TASK GOAL:
Repeat the stretch of entries below from the line with "white candle: 4 -> 8" through the line with "red apple: 8 -> 9". Include both ends and add nothing.

*** PROVIDED DATA

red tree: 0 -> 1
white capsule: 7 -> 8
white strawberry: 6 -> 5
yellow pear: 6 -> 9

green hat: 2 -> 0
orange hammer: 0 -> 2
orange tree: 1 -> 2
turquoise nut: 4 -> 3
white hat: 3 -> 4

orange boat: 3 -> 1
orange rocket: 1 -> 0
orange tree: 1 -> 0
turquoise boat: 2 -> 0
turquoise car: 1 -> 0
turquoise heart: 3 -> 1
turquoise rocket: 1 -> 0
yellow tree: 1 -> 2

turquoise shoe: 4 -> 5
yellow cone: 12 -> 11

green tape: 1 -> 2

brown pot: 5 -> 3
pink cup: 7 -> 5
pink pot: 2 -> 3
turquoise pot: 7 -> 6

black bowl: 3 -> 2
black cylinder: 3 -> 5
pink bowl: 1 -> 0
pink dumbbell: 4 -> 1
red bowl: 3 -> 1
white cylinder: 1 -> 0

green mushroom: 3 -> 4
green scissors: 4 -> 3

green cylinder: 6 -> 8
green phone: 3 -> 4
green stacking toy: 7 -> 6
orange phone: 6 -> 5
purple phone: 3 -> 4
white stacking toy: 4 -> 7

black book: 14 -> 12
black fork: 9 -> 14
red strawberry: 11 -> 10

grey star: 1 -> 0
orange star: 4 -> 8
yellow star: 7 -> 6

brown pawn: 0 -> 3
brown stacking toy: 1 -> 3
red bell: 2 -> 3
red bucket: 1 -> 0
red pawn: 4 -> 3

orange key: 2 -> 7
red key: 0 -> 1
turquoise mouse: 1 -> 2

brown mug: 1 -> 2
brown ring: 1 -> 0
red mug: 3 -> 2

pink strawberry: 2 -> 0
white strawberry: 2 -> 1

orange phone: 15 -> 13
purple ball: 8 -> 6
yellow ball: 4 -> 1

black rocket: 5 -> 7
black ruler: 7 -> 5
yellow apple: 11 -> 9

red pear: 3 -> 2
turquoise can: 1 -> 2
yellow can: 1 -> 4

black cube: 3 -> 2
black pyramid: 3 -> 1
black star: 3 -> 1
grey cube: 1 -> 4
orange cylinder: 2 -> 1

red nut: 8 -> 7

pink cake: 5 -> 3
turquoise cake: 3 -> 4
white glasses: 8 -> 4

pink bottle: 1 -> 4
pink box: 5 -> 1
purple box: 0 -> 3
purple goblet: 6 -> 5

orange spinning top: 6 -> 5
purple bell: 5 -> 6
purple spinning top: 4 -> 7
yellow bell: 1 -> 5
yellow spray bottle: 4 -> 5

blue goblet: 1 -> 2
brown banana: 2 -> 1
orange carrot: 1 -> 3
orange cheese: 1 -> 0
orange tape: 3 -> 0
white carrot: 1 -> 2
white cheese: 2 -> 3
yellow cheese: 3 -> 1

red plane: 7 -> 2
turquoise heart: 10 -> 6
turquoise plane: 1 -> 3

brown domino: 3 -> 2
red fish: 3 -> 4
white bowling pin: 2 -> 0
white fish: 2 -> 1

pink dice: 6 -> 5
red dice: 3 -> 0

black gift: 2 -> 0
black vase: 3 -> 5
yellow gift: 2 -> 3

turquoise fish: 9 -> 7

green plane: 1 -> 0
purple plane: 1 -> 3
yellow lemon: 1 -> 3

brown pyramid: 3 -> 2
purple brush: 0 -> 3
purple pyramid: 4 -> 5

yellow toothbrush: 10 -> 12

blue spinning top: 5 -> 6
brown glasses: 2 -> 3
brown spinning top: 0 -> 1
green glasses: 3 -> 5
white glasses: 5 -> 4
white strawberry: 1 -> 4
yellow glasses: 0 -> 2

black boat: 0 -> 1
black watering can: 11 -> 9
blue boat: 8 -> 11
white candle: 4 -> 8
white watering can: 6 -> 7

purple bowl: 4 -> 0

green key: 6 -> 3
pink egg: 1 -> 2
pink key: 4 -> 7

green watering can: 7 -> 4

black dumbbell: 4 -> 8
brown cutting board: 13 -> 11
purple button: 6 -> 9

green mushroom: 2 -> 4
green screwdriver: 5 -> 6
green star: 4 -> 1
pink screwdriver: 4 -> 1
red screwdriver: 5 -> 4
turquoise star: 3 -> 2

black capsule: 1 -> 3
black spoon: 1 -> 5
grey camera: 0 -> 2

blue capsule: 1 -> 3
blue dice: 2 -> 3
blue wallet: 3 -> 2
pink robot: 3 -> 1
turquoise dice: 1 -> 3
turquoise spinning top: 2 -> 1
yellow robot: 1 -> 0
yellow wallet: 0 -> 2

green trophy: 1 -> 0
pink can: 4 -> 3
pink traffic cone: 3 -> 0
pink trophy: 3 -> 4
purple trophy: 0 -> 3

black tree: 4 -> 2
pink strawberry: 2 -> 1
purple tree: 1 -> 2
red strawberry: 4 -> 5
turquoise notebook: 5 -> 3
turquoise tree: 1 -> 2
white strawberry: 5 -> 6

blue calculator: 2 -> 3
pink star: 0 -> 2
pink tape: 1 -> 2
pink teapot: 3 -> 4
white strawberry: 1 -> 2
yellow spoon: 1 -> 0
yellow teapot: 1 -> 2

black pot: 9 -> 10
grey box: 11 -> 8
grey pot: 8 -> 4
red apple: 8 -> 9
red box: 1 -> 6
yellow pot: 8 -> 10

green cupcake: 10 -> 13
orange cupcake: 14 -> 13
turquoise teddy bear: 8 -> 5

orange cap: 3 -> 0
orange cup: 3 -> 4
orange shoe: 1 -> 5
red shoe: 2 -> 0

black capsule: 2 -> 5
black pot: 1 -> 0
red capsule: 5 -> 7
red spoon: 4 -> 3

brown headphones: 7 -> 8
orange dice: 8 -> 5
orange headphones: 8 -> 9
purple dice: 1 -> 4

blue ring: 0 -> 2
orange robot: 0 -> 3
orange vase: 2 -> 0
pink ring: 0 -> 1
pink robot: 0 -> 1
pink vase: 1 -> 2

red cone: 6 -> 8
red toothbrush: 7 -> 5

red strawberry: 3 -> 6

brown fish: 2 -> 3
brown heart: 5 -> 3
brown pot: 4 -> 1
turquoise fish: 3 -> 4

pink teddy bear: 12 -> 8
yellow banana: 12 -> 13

******

COMPLETED EXERCISE:
white candle: 4 -> 8
white watering can: 6 -> 7

purple bowl: 4 -> 0

green key: 6 -> 3
pink egg: 1 -> 2
pink key: 4 -> 7

green watering can: 7 -> 4

black dumbbell: 4 -> 8
brown cutting board: 13 -> 11
purple button: 6 -> 9

green mushroom: 2 -> 4
green screwdriver: 5 -> 6
green star: 4 -> 1
pink screwdriver: 4 -> 1
red screwdriver: 5 -> 4
turquoise star: 3 -> 2

black capsule: 1 -> 3
black spoon: 1 -> 5
grey camera: 0 -> 2

blue capsule: 1 -> 3
blue dice: 2 -> 3
blue wallet: 3 -> 2
pink robot: 3 -> 1
turquoise dice: 1 -> 3
turquoise spinning top: 2 -> 1
yellow robot: 1 -> 0
yellow wallet: 0 -> 2

green trophy: 1 -> 0
pink can: 4 -> 3
pink traffic cone: 3 -> 0
pink trophy: 3 -> 4
purple trophy: 0 -> 3

black tree: 4 -> 2
pink strawberry: 2 -> 1
purple tree: 1 -> 2
red strawberry: 4 -> 5
turquoise notebook: 5 -> 3
turquoise tree: 1 -> 2
white strawberry: 5 -> 6

blue calculator: 2 -> 3
pink star: 0 -> 2
pink tape: 1 -> 2
pink teapot: 3 -> 4
white strawberry: 1 -> 2
yellow spoon: 1 -> 0
yellow teapot: 1 -> 2

black pot: 9 -> 10
grey box: 11 -> 8
grey pot: 8 -> 4
red apple: 8 -> 9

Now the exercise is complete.